#### [INSTRUCTIONS TO FOLLOW]
Your copy should begin at the line containing "The second view lost the Pilz/gelb" and end at the last line of the records; transcribe those lines exactly and leave out every picture.

#### [DATA SHOWN]
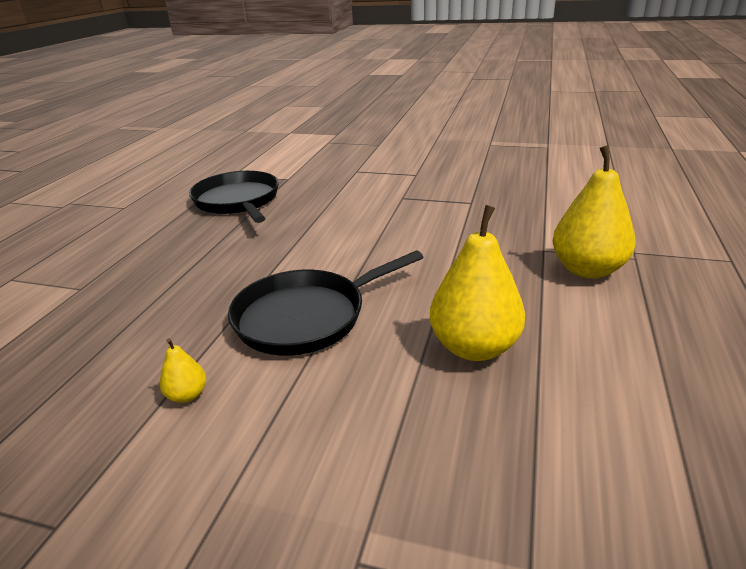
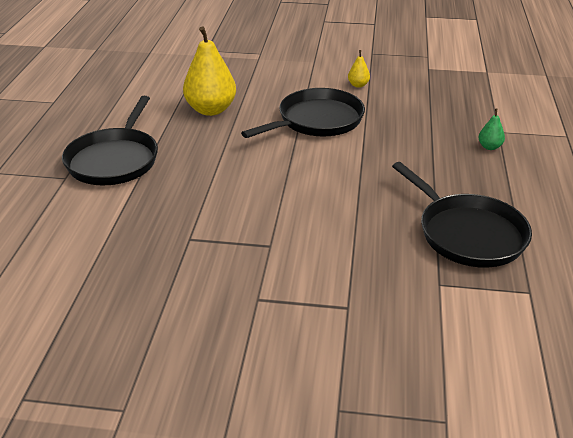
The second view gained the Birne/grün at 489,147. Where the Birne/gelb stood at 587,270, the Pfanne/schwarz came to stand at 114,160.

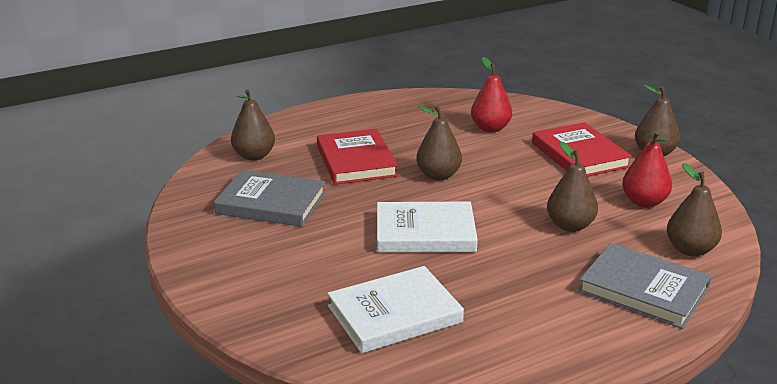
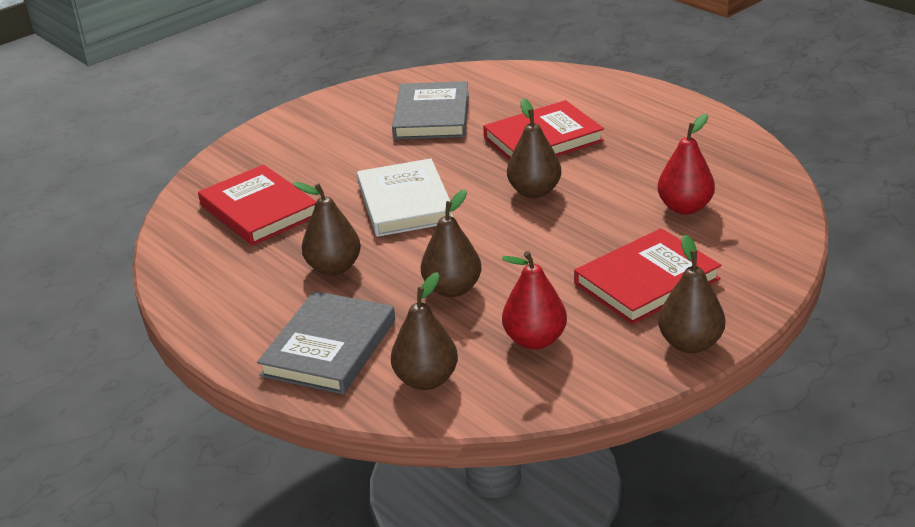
The Birne/braun ended up elsewhere, having gone from 254,156 to 334,268. What was the Buch/weiß at 394,314 turned into the Buch/rot at 259,210.

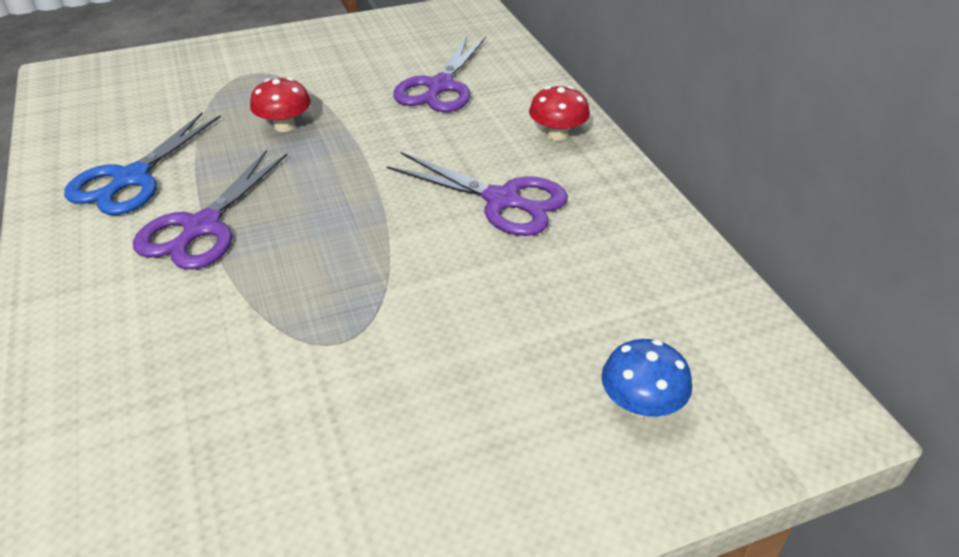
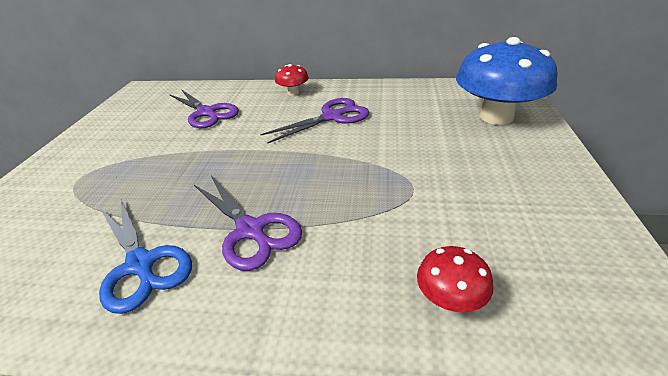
The Pilz/rot ended up elsewhere, having gone from 284,126 to 450,299. The size of the Pilz/blau at 641,404 changed by a factor of 2.21.

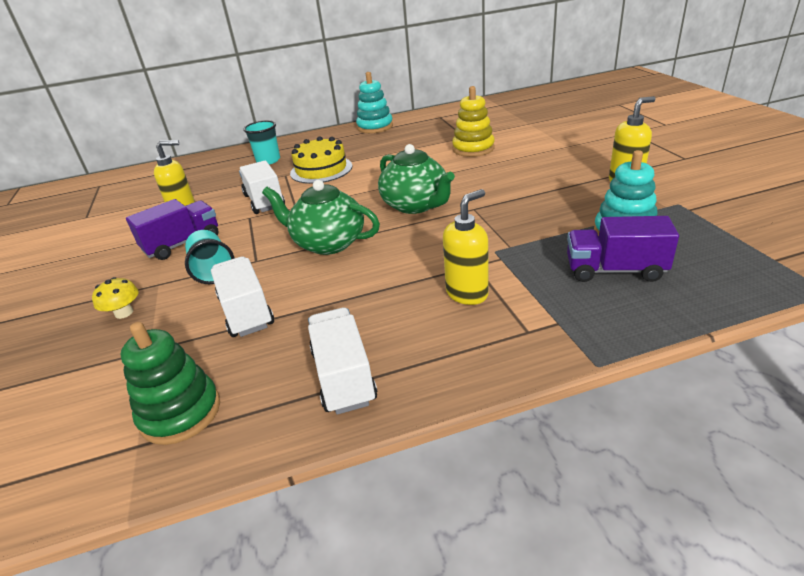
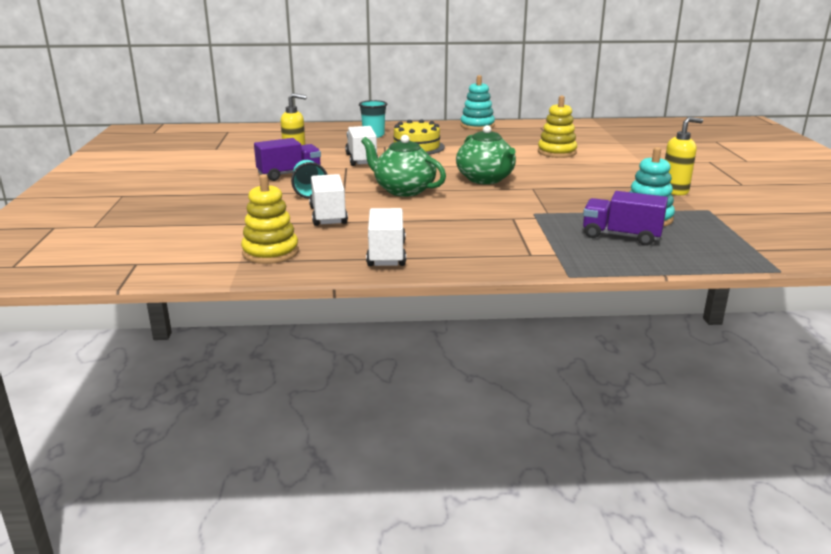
The second view lost the Pilz/gelb at 124,313. The second view lost the Seifenspender/gelb at 467,293. What was the Stapelspielzeug/grün at 180,413 turned into the Stapelspielzeug/gelb at 270,252.

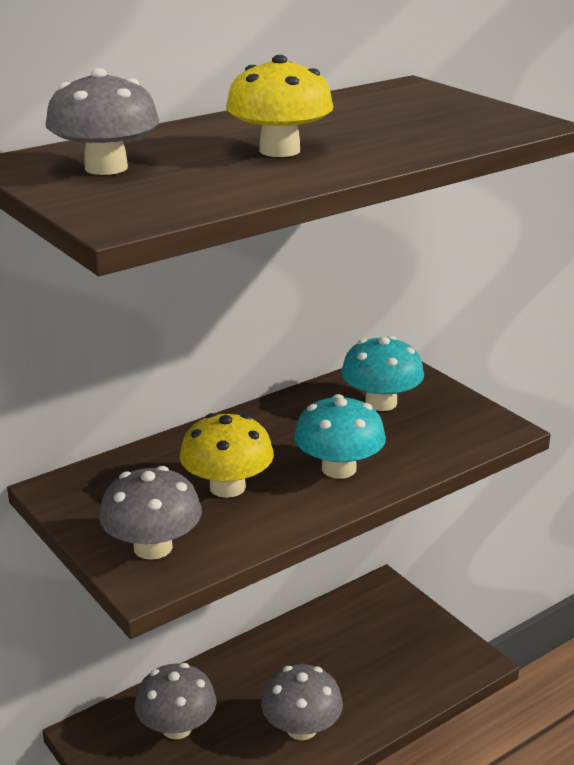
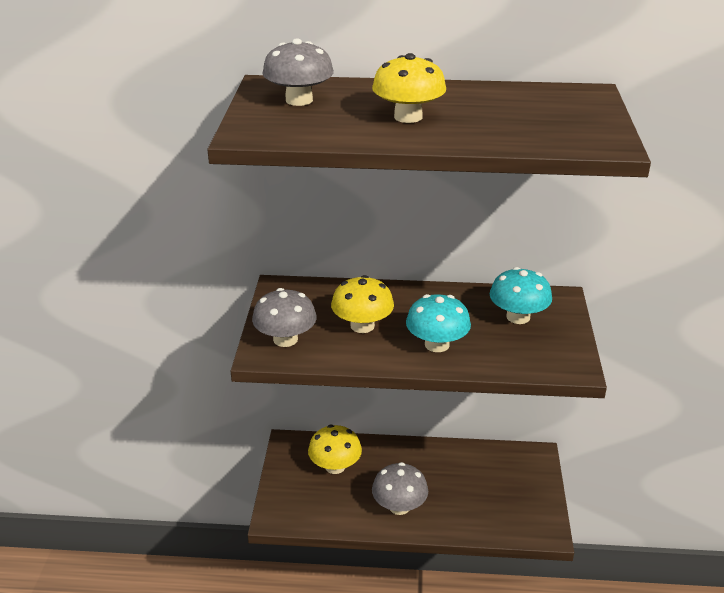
What was the Pilz/grau at 177,727 turned into the Pilz/gelb at 335,466.

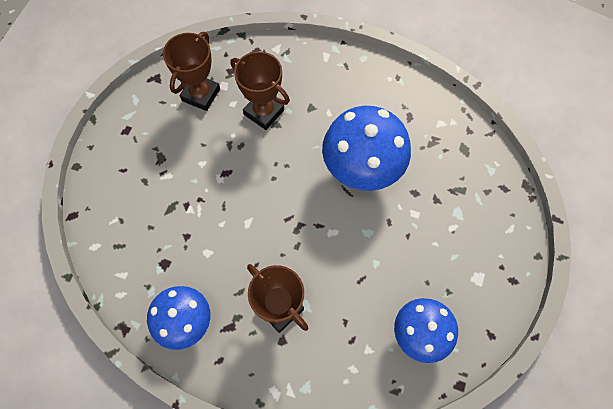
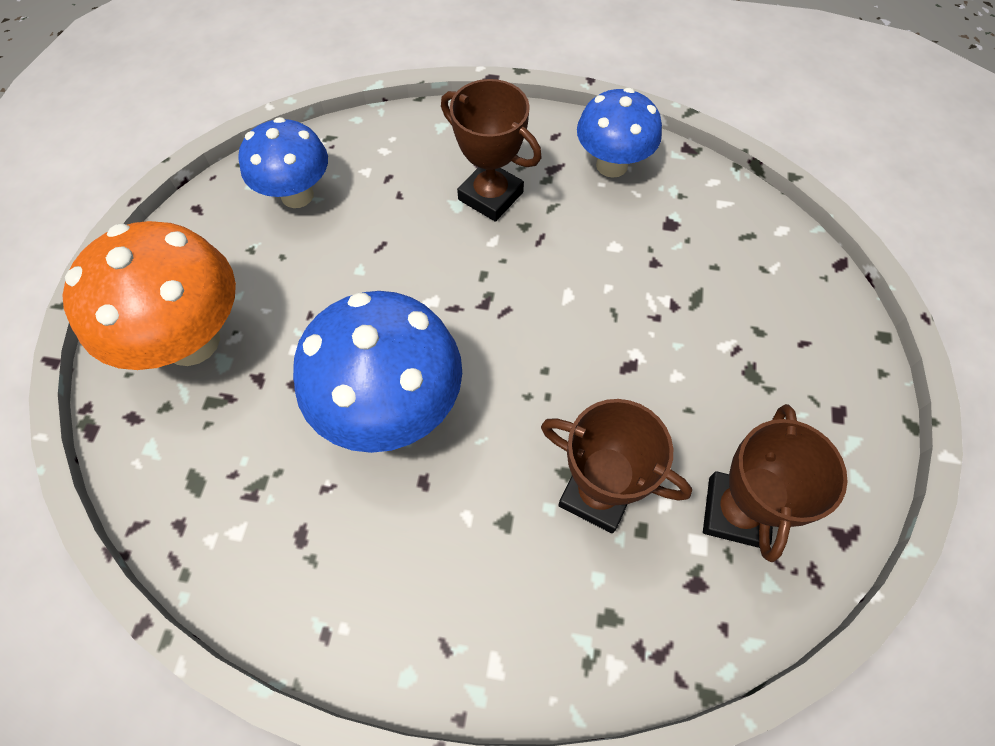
The second view gained the Pilz/orange at 191,341.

#### [EXERCISE ANSWER]
The second view lost the Pilz/gelb at 124,313. The second view lost the Seifenspender/gelb at 467,293. What was the Stapelspielzeug/grün at 180,413 turned into the Stapelspielzeug/gelb at 270,252.

What was the Pilz/grau at 177,727 turned into the Pilz/gelb at 335,466.

The second view gained the Pilz/orange at 191,341.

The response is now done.